◆ Input data:
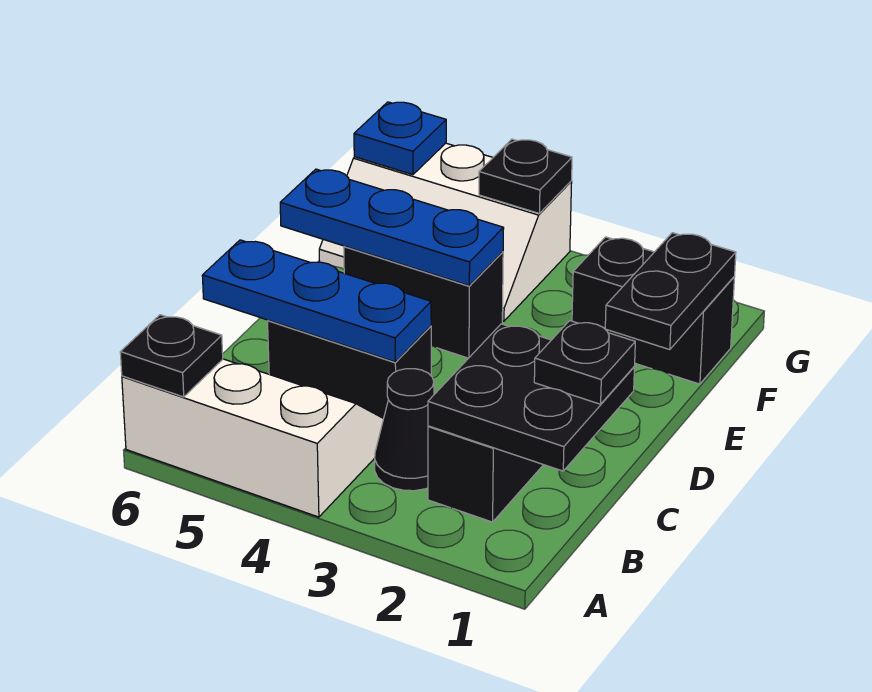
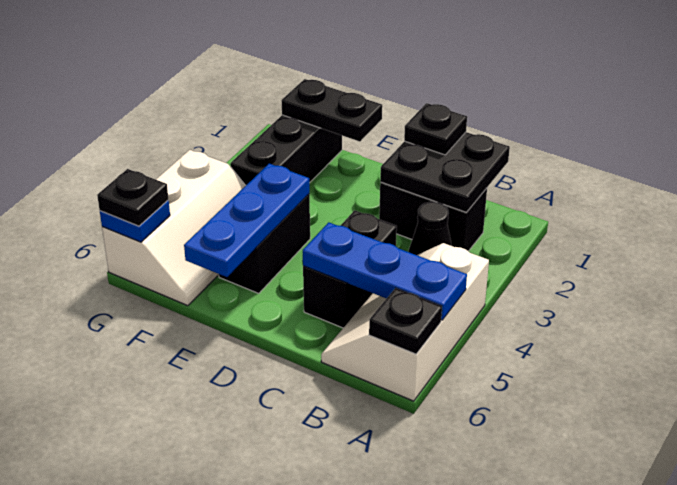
blue plate C4:C6 level 2 -> blue plate A5:C5 level 2
black brick F1:F2 level 1 -> black brick F1:F3 level 1
black plate G4 level 2 -> black plate G6 level 3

◆ Task requirements: Only the pictures are to be dropped; all other material above must be repeated exactly.

◆ Result for this task:
blue plate C4:C6 level 2 -> blue plate A5:C5 level 2
black brick F1:F2 level 1 -> black brick F1:F3 level 1
black plate G4 level 2 -> black plate G6 level 3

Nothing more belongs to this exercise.